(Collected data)
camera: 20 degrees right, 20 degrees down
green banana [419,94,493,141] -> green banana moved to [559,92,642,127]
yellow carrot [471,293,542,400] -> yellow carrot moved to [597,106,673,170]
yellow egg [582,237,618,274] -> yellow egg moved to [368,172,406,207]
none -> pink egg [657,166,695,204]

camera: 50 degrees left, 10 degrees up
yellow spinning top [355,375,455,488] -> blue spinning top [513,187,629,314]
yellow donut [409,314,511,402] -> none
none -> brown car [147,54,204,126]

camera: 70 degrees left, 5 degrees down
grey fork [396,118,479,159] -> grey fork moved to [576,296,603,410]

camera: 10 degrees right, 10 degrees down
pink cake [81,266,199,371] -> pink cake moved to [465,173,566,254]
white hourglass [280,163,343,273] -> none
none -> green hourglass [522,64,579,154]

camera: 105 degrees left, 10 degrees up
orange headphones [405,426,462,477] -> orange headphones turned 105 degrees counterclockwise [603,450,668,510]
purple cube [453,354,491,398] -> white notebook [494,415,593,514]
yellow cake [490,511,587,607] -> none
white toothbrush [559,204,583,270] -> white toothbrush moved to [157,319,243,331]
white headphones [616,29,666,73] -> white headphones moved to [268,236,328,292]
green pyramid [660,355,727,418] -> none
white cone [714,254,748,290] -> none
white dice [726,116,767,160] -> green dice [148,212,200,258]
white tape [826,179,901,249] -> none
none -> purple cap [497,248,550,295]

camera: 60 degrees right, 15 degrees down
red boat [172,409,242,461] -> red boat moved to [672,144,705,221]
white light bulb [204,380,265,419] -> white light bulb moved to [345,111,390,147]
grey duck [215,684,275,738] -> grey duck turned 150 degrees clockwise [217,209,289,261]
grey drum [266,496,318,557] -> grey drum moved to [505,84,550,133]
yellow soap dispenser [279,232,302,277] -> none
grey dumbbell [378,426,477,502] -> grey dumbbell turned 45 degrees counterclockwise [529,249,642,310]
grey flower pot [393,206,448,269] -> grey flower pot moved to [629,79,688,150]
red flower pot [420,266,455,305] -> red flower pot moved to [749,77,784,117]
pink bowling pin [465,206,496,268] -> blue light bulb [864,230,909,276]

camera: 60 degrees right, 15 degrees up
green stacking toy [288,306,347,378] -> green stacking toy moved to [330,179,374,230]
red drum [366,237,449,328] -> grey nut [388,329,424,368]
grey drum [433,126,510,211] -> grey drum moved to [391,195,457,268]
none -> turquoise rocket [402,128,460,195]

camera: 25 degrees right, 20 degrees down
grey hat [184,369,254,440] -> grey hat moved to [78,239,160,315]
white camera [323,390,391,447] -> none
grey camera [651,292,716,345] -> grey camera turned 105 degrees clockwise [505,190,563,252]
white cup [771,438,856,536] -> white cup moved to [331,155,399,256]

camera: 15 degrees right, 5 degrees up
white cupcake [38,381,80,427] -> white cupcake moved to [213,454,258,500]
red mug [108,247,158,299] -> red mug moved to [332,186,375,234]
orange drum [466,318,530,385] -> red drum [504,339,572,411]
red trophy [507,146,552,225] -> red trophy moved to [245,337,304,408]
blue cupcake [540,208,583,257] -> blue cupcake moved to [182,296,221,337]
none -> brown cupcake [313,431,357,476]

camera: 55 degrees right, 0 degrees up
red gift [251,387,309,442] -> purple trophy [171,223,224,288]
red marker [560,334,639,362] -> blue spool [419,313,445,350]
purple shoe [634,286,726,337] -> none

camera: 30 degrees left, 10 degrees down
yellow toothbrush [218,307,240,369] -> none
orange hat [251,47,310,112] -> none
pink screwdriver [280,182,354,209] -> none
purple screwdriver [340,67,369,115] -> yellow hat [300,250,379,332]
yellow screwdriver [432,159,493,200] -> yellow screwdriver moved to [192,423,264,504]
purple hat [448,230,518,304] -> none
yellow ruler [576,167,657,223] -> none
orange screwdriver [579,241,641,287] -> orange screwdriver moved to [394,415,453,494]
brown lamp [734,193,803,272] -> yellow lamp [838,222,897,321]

Your assignment =>
Tell how many lines in the records above contain "screwdriver", giving the number and no other words.

Exercise response =>
4